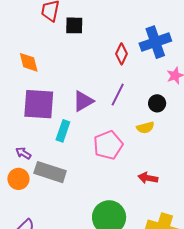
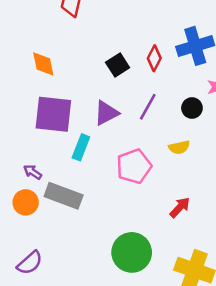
black square: (74, 25) -> (118, 65), moved, turned -36
black circle: (157, 103) -> (192, 108), moved
red arrow: (148, 178) -> (180, 207), turned 120

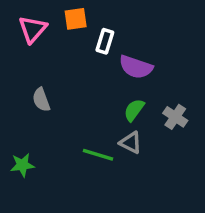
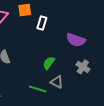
purple semicircle: (136, 67) -> (76, 40), moved
green semicircle: (134, 110) -> (49, 63), moved

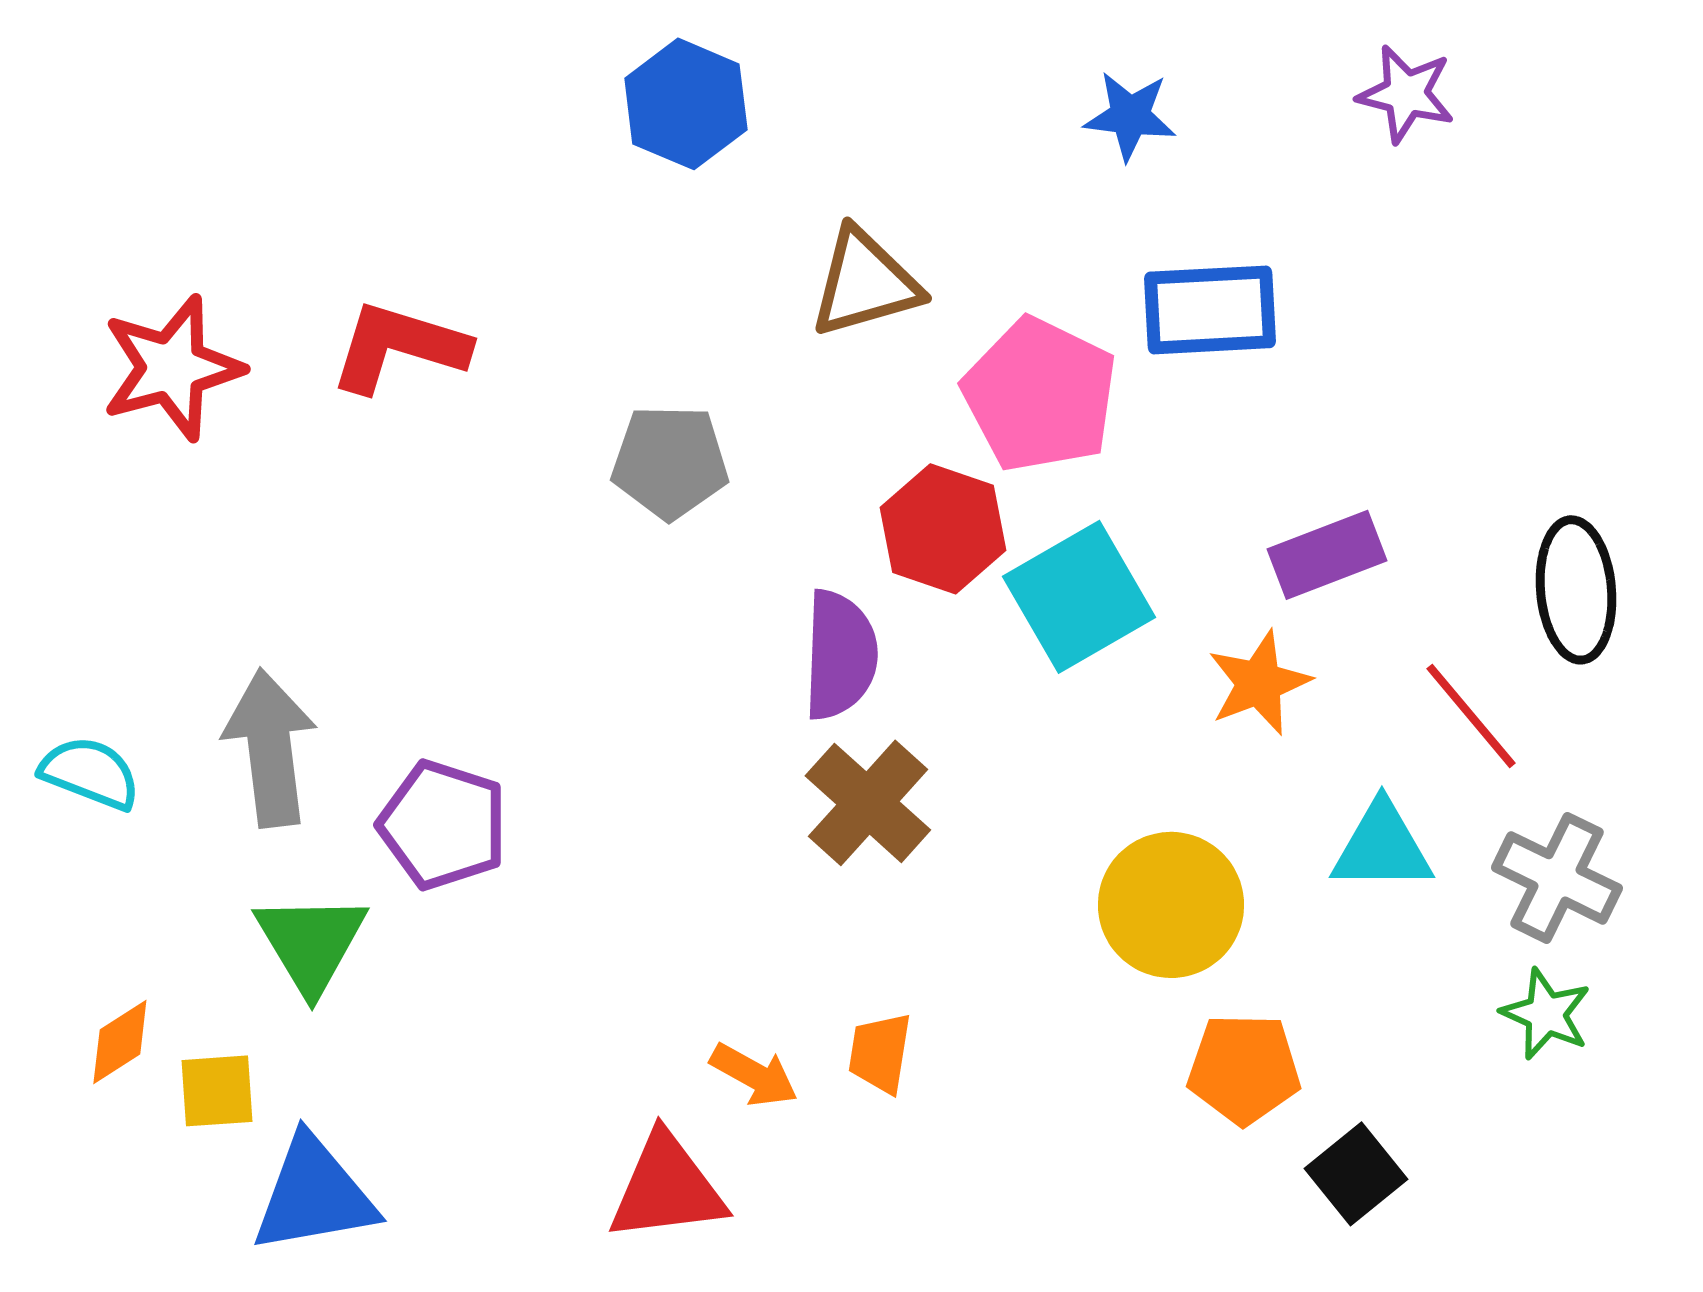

┄┄┄┄┄┄

Task details –
An exact copy of every entry above is required, without the pictures.

Task answer –
black square: (74, 25) -> (118, 65), moved, turned -36
black circle: (157, 103) -> (192, 108), moved
red arrow: (148, 178) -> (180, 207), turned 120

purple semicircle: (136, 67) -> (76, 40), moved
green semicircle: (134, 110) -> (49, 63), moved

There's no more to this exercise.